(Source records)
**********
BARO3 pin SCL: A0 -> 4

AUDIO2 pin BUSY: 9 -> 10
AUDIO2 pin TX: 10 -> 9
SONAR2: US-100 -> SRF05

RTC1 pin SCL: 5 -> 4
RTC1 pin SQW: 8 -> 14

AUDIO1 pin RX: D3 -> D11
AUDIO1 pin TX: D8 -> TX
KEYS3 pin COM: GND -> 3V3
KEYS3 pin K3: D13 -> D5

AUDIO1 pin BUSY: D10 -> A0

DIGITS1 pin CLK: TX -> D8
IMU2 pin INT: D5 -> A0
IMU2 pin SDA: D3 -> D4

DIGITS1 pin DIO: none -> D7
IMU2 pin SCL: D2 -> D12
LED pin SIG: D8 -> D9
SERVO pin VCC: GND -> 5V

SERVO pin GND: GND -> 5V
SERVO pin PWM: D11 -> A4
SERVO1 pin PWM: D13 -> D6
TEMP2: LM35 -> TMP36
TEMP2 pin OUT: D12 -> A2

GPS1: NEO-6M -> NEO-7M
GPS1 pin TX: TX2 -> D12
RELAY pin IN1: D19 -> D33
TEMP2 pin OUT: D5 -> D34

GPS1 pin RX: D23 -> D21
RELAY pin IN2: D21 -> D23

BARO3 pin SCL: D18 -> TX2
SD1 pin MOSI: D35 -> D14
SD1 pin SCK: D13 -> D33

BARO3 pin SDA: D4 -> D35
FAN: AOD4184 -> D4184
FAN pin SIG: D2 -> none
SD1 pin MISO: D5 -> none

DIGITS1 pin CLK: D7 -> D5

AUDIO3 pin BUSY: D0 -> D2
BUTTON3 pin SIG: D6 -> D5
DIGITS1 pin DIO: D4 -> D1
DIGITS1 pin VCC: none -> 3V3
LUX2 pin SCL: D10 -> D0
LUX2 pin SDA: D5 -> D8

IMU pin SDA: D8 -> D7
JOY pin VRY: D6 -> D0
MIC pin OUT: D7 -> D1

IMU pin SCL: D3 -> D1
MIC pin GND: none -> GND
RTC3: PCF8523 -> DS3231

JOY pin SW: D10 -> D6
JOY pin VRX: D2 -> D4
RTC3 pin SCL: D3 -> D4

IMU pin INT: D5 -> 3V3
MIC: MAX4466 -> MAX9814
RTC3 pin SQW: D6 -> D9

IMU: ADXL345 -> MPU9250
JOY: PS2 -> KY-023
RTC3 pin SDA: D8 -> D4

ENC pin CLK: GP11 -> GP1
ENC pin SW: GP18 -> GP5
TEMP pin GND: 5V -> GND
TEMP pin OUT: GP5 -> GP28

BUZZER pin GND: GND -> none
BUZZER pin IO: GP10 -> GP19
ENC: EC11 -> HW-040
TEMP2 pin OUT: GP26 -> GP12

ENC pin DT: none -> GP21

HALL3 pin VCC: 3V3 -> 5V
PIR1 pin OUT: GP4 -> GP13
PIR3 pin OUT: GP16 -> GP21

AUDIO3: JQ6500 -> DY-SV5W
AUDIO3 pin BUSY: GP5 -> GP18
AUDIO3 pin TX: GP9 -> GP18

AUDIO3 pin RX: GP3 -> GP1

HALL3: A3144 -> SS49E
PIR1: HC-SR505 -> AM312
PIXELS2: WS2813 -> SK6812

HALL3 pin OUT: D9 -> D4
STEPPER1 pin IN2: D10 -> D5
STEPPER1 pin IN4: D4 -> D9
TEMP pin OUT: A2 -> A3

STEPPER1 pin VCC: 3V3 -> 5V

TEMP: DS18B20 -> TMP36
**********
REQUIREMENT:
Transcribe the data above in full, exactly as it appears.

WRITTEN SOLUTION:
BARO3 pin SCL: A0 -> 4

AUDIO2 pin BUSY: 9 -> 10
AUDIO2 pin TX: 10 -> 9
SONAR2: US-100 -> SRF05

RTC1 pin SCL: 5 -> 4
RTC1 pin SQW: 8 -> 14

AUDIO1 pin RX: D3 -> D11
AUDIO1 pin TX: D8 -> TX
KEYS3 pin COM: GND -> 3V3
KEYS3 pin K3: D13 -> D5

AUDIO1 pin BUSY: D10 -> A0

DIGITS1 pin CLK: TX -> D8
IMU2 pin INT: D5 -> A0
IMU2 pin SDA: D3 -> D4

DIGITS1 pin DIO: none -> D7
IMU2 pin SCL: D2 -> D12
LED pin SIG: D8 -> D9
SERVO pin VCC: GND -> 5V

SERVO pin GND: GND -> 5V
SERVO pin PWM: D11 -> A4
SERVO1 pin PWM: D13 -> D6
TEMP2: LM35 -> TMP36
TEMP2 pin OUT: D12 -> A2

GPS1: NEO-6M -> NEO-7M
GPS1 pin TX: TX2 -> D12
RELAY pin IN1: D19 -> D33
TEMP2 pin OUT: D5 -> D34

GPS1 pin RX: D23 -> D21
RELAY pin IN2: D21 -> D23

BARO3 pin SCL: D18 -> TX2
SD1 pin MOSI: D35 -> D14
SD1 pin SCK: D13 -> D33

BARO3 pin SDA: D4 -> D35
FAN: AOD4184 -> D4184
FAN pin SIG: D2 -> none
SD1 pin MISO: D5 -> none

DIGITS1 pin CLK: D7 -> D5

AUDIO3 pin BUSY: D0 -> D2
BUTTON3 pin SIG: D6 -> D5
DIGITS1 pin DIO: D4 -> D1
DIGITS1 pin VCC: none -> 3V3
LUX2 pin SCL: D10 -> D0
LUX2 pin SDA: D5 -> D8

IMU pin SDA: D8 -> D7
JOY pin VRY: D6 -> D0
MIC pin OUT: D7 -> D1

IMU pin SCL: D3 -> D1
MIC pin GND: none -> GND
RTC3: PCF8523 -> DS3231

JOY pin SW: D10 -> D6
JOY pin VRX: D2 -> D4
RTC3 pin SCL: D3 -> D4

IMU pin INT: D5 -> 3V3
MIC: MAX4466 -> MAX9814
RTC3 pin SQW: D6 -> D9

IMU: ADXL345 -> MPU9250
JOY: PS2 -> KY-023
RTC3 pin SDA: D8 -> D4

ENC pin CLK: GP11 -> GP1
ENC pin SW: GP18 -> GP5
TEMP pin GND: 5V -> GND
TEMP pin OUT: GP5 -> GP28

BUZZER pin GND: GND -> none
BUZZER pin IO: GP10 -> GP19
ENC: EC11 -> HW-040
TEMP2 pin OUT: GP26 -> GP12

ENC pin DT: none -> GP21

HALL3 pin VCC: 3V3 -> 5V
PIR1 pin OUT: GP4 -> GP13
PIR3 pin OUT: GP16 -> GP21

AUDIO3: JQ6500 -> DY-SV5W
AUDIO3 pin BUSY: GP5 -> GP18
AUDIO3 pin TX: GP9 -> GP18

AUDIO3 pin RX: GP3 -> GP1

HALL3: A3144 -> SS49E
PIR1: HC-SR505 -> AM312
PIXELS2: WS2813 -> SK6812

HALL3 pin OUT: D9 -> D4
STEPPER1 pin IN2: D10 -> D5
STEPPER1 pin IN4: D4 -> D9
TEMP pin OUT: A2 -> A3

STEPPER1 pin VCC: 3V3 -> 5V

TEMP: DS18B20 -> TMP36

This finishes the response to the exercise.